» **Data segment**:
····················
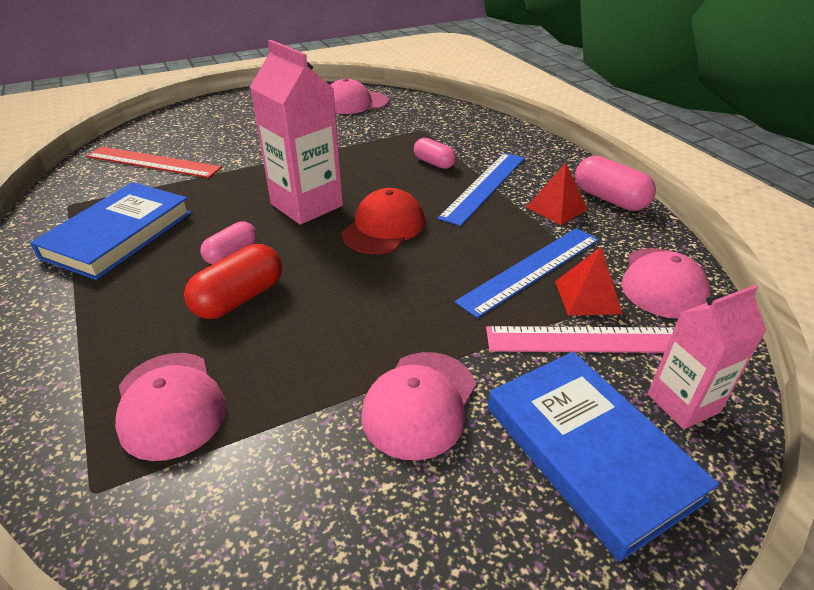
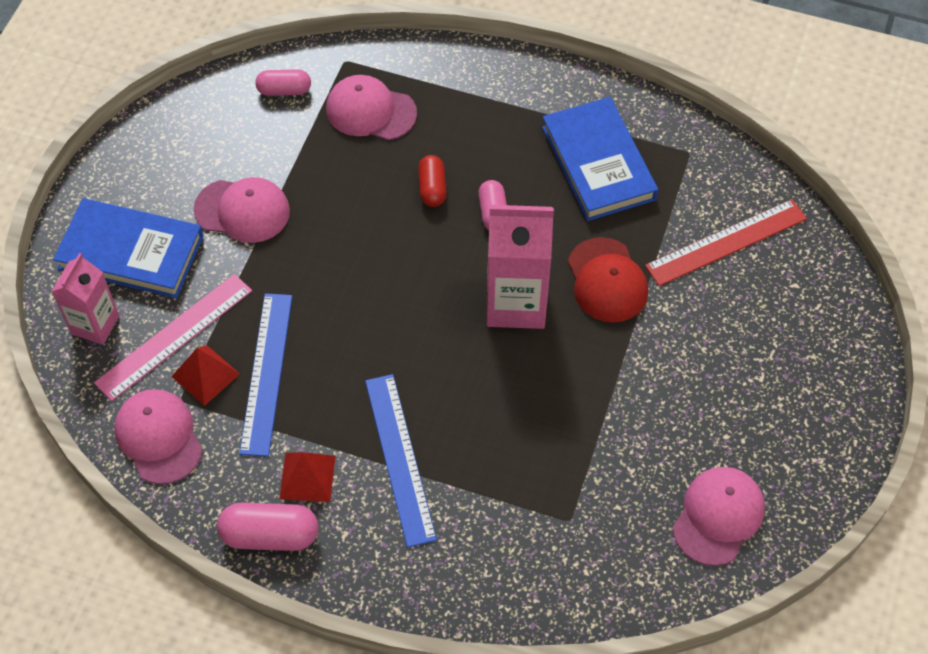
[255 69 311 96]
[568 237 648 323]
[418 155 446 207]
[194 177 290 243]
····················
» **Task instructions**:
Output the data exactly as it is, with the pictures dropped.

» **Response area**:
[255 69 311 96]
[568 237 648 323]
[418 155 446 207]
[194 177 290 243]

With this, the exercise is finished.